Exercise material below:

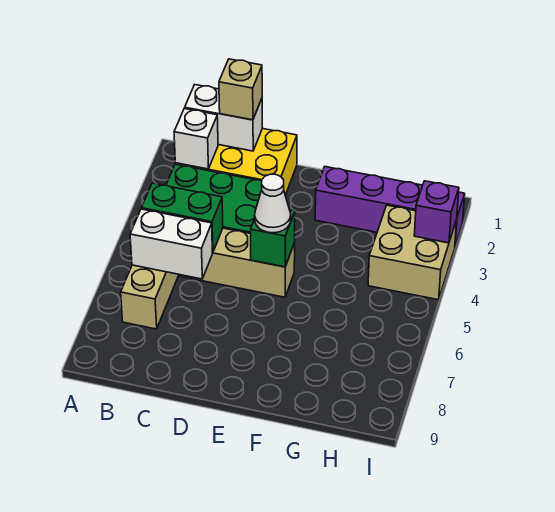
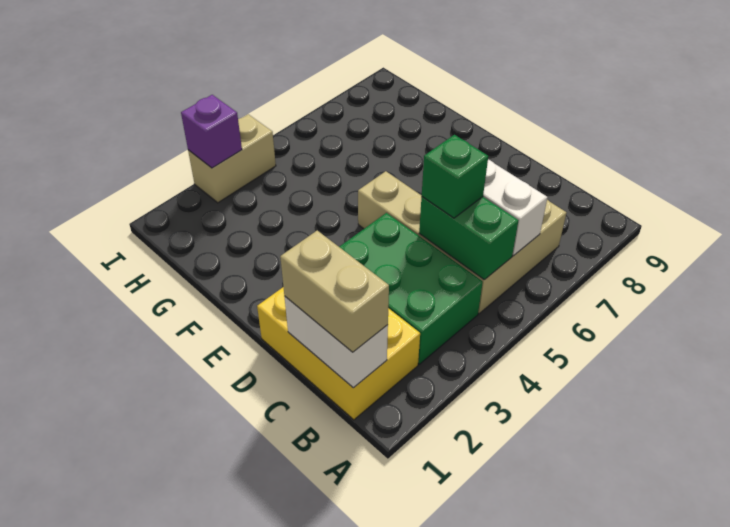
white brick B2 level 2 -> none
tan brick C1 level 3 -> tan brick B1:C1 level 3
green brick E5 level 2 -> green brick C5 level 3
white cone E5 level 3 -> none
purple brick F2:I2 level 1 -> none
tan brick H3:I4 level 1 -> tan brick I3:I4 level 1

End of Exercise material.

• Activity
Reproduce the data exactly, please, and omit its pictures.

• Written solution
white brick B2 level 2 -> none
tan brick C1 level 3 -> tan brick B1:C1 level 3
green brick E5 level 2 -> green brick C5 level 3
white cone E5 level 3 -> none
purple brick F2:I2 level 1 -> none
tan brick H3:I4 level 1 -> tan brick I3:I4 level 1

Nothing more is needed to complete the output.